▶ _PROBLEM TO WORK ON_: Leaving pictures aside, restate exactly the lines of the data below, from the first one through the line that contains "cyan brick H2:H3".

(Data entries)

++++++

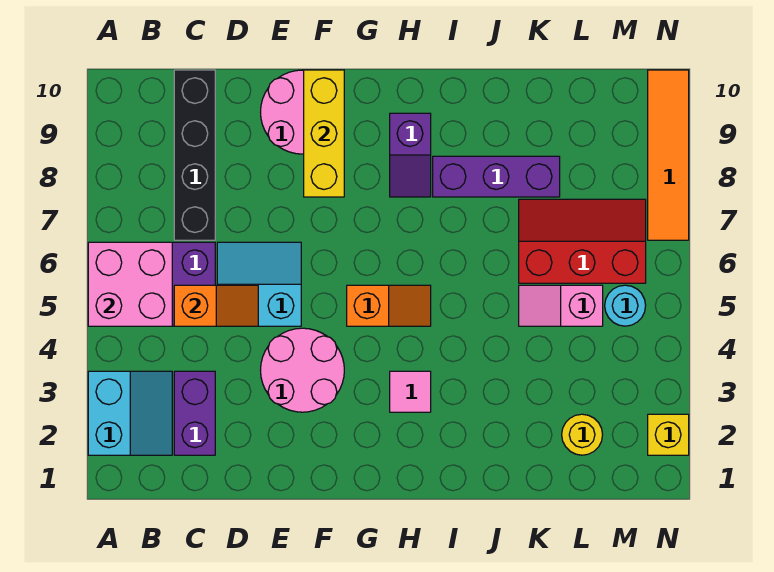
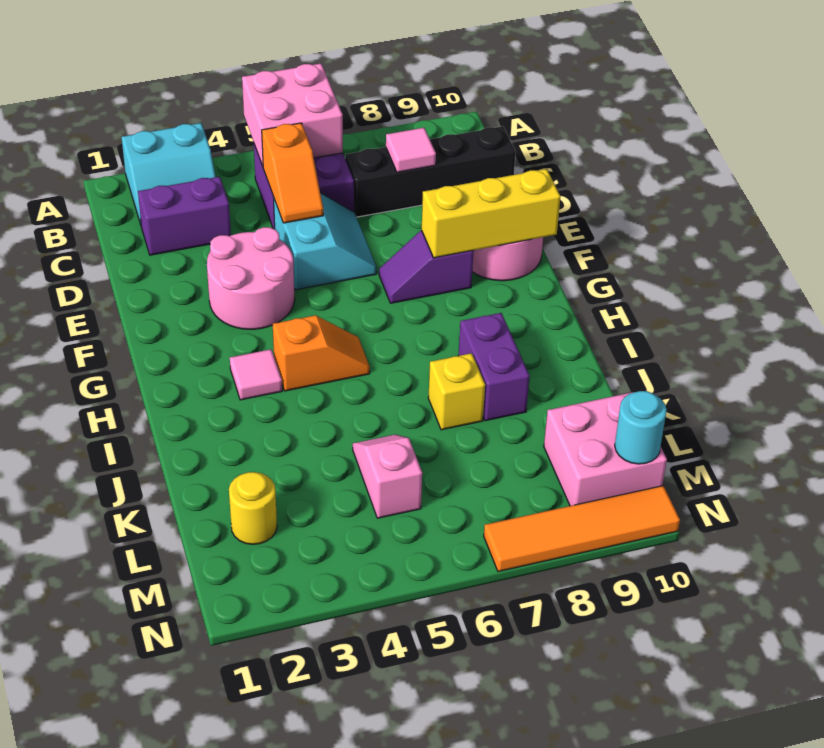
none -> pink tile C8 level 2
orange slope G5:H5 level 1 top G -> orange slope H4:H5 level 1 top 4
purple slope H8:H9 level 1 top 9 -> purple slope F7:F8 level 1 top 8
purple brick I8:K8 level 1 -> purple brick I8:J8 level 1
red slope K6:M7 level 1 top 6 -> none
none -> pink brick L9:M10 level 1
cyan round brick M5 level 1 -> cyan round brick M10 level 2
yellow brick N2 level 1 -> yellow brick J7 level 1

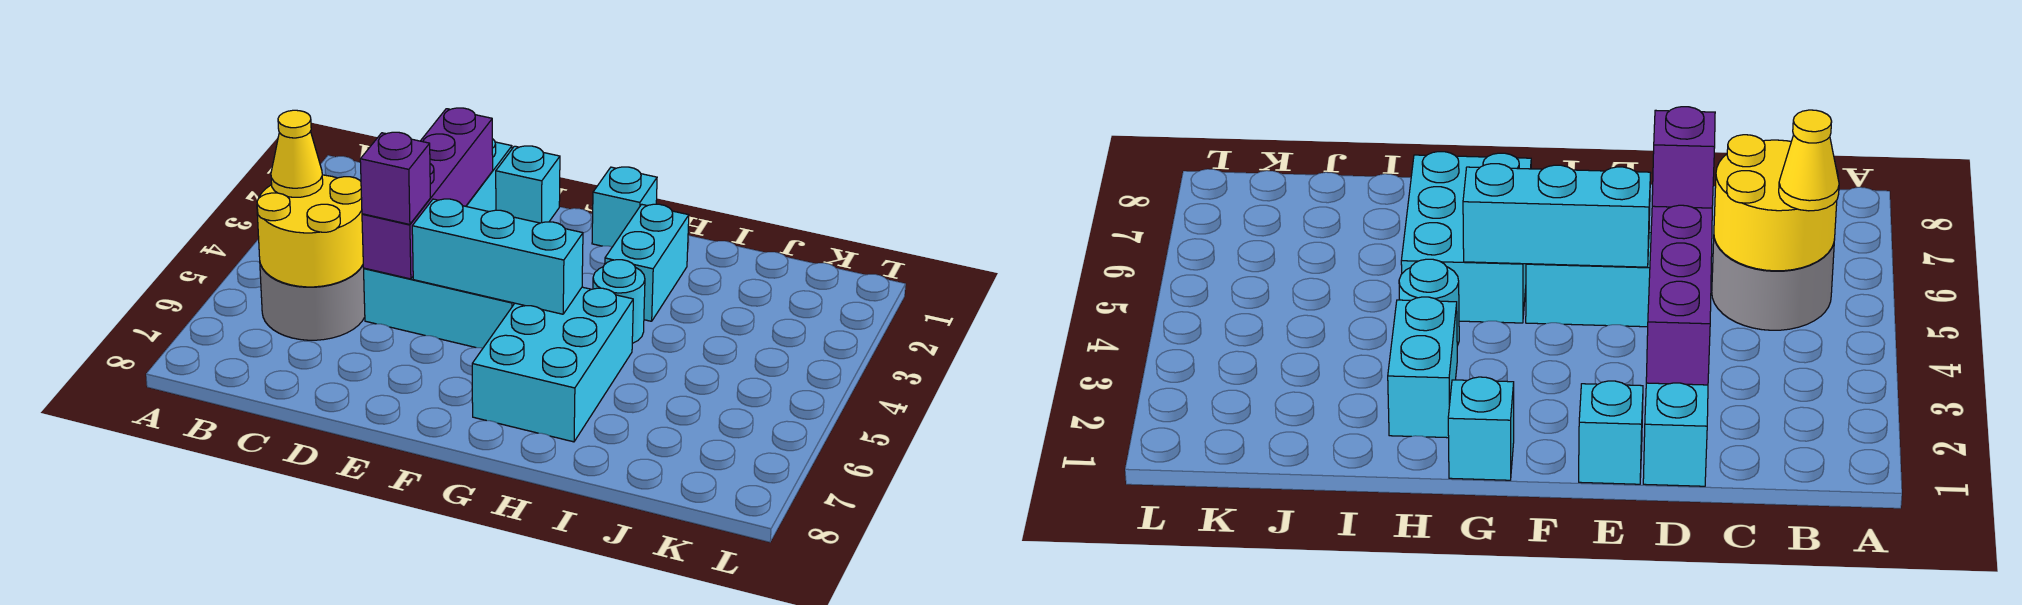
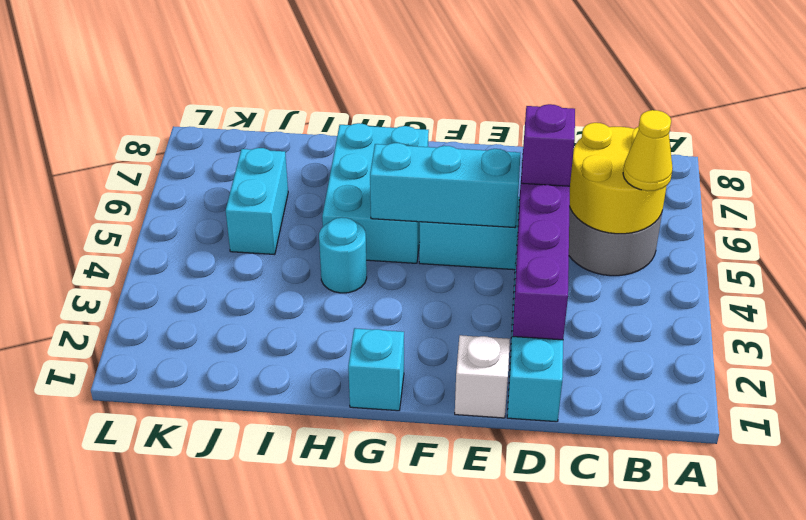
cyan brick E1 level 1 -> white brick E1 level 1
cyan brick H2:H3 level 1 -> cyan brick J5:J6 level 1

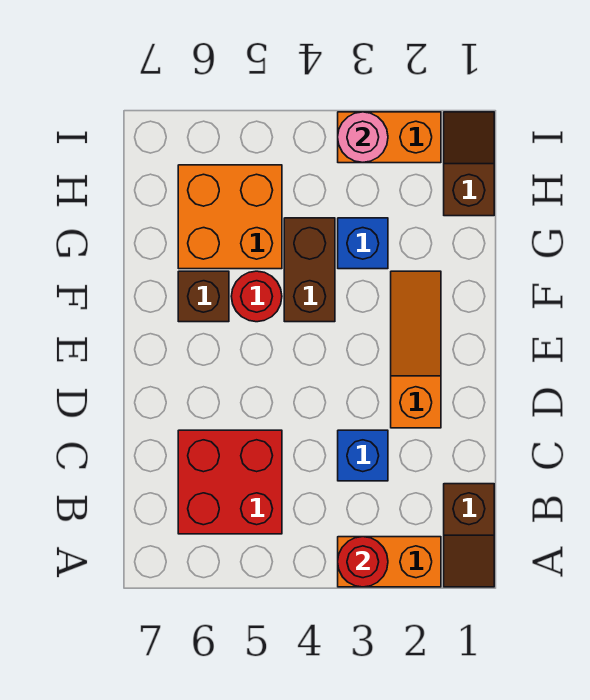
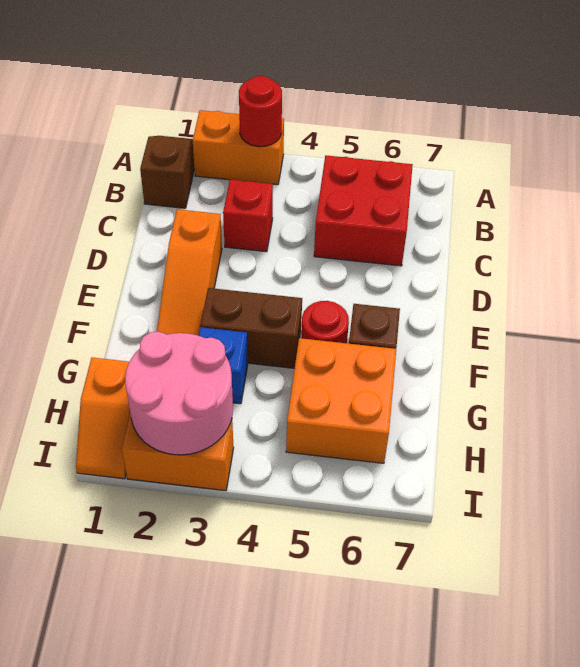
blue brick C3 level 1 -> red brick C3 level 1
brown brick F4:G4 level 1 -> brown brick F3:F4 level 1
brown slope H1:I1 level 1 top H -> orange slope H1:I1 level 1 top H
pink round brick I3 level 2 -> pink round brick H2:I3 level 2

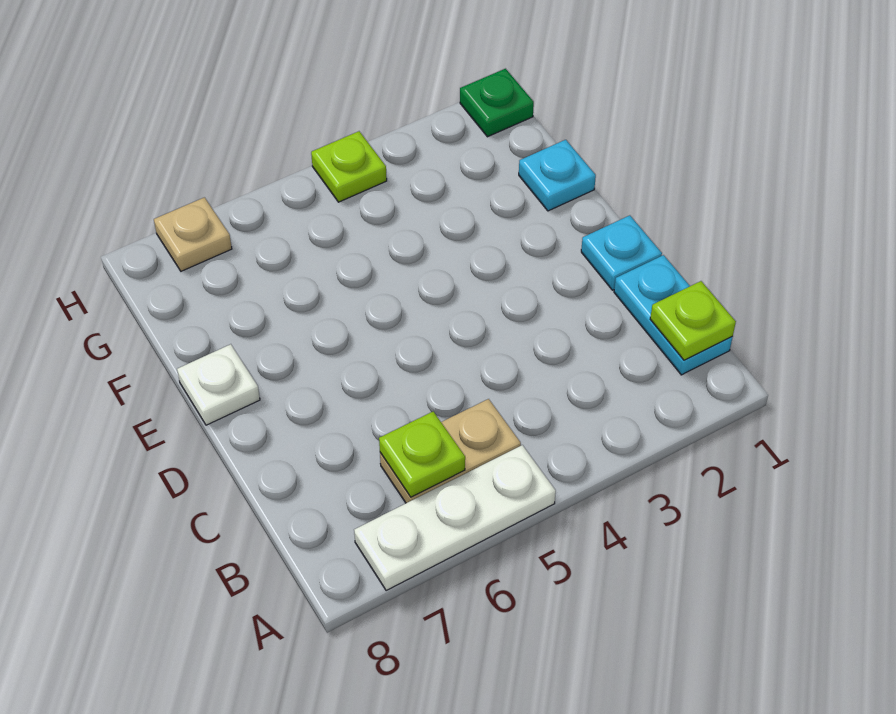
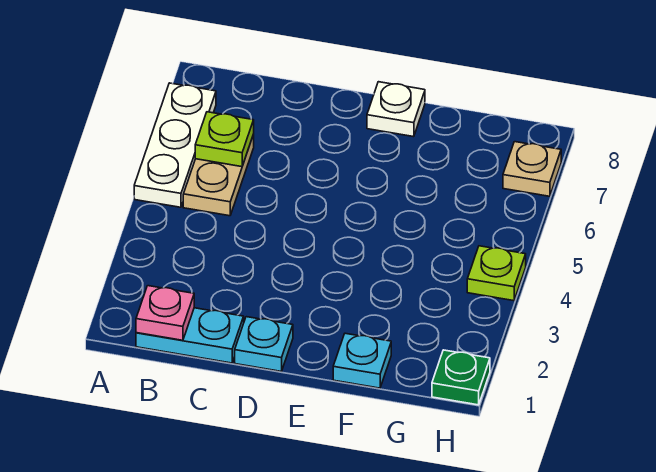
lime plate B1 level 2 -> pink plate B1 level 2

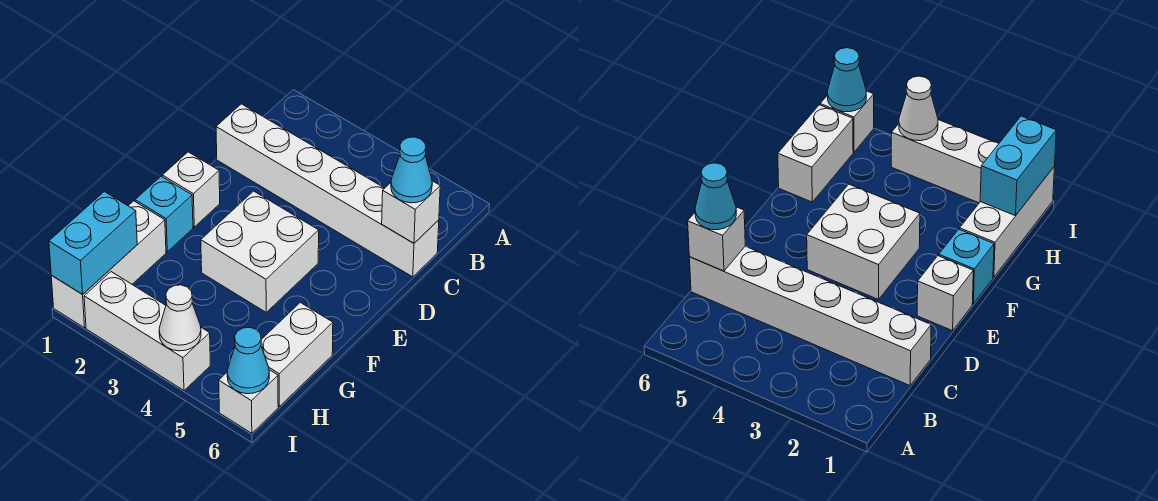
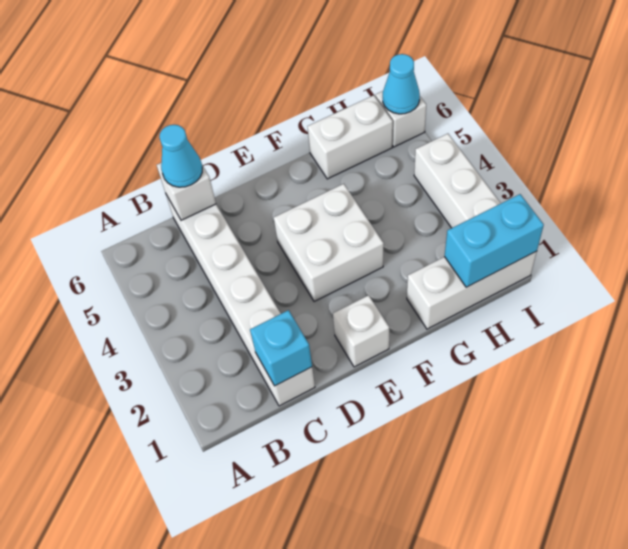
cyan brick F1 level 1 -> cyan brick C1 level 2
white cone I4 level 2 -> none

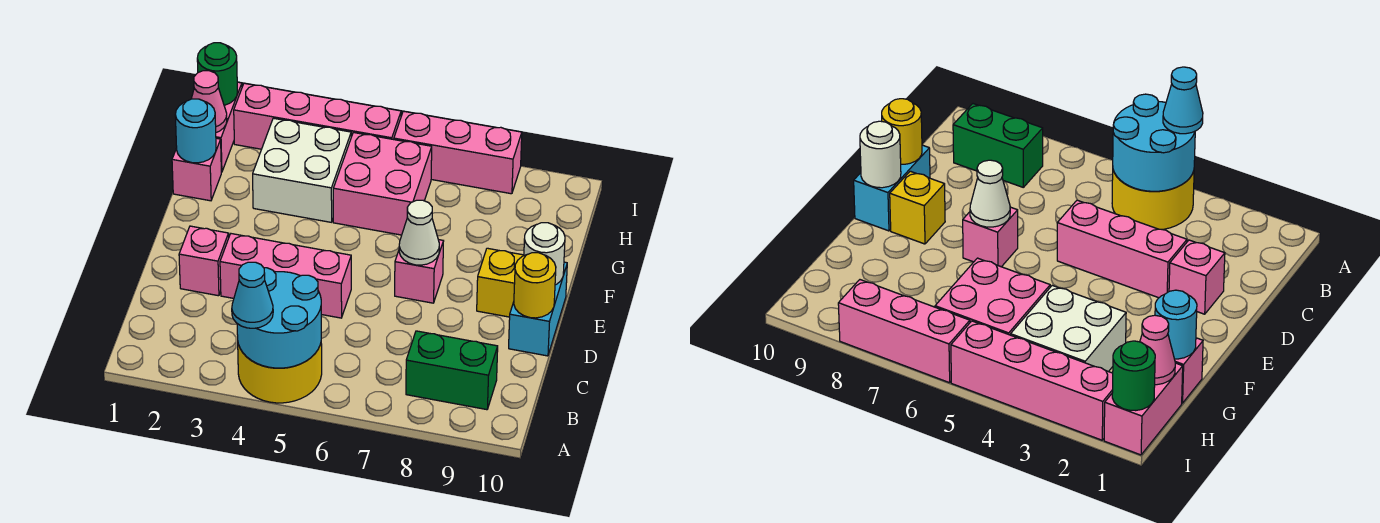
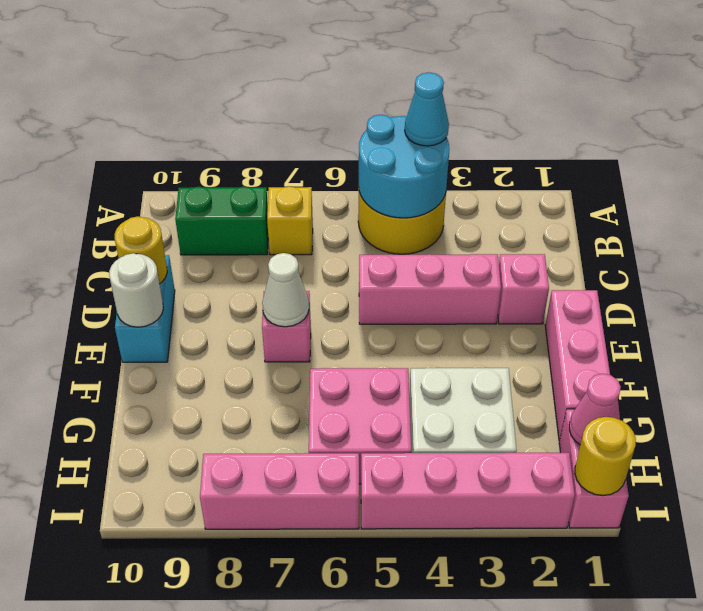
yellow brick E9 level 1 -> yellow brick B7 level 1
pink brick G1 level 1 -> pink brick E1:G1 level 1
cyan round brick G1 level 2 -> none
green round brick I1 level 2 -> yellow round brick I1 level 2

++++++

▶ _EXERCISE SOLUTION_:
none -> pink tile C8 level 2
orange slope G5:H5 level 1 top G -> orange slope H4:H5 level 1 top 4
purple slope H8:H9 level 1 top 9 -> purple slope F7:F8 level 1 top 8
purple brick I8:K8 level 1 -> purple brick I8:J8 level 1
red slope K6:M7 level 1 top 6 -> none
none -> pink brick L9:M10 level 1
cyan round brick M5 level 1 -> cyan round brick M10 level 2
yellow brick N2 level 1 -> yellow brick J7 level 1

cyan brick E1 level 1 -> white brick E1 level 1
cyan brick H2:H3 level 1 -> cyan brick J5:J6 level 1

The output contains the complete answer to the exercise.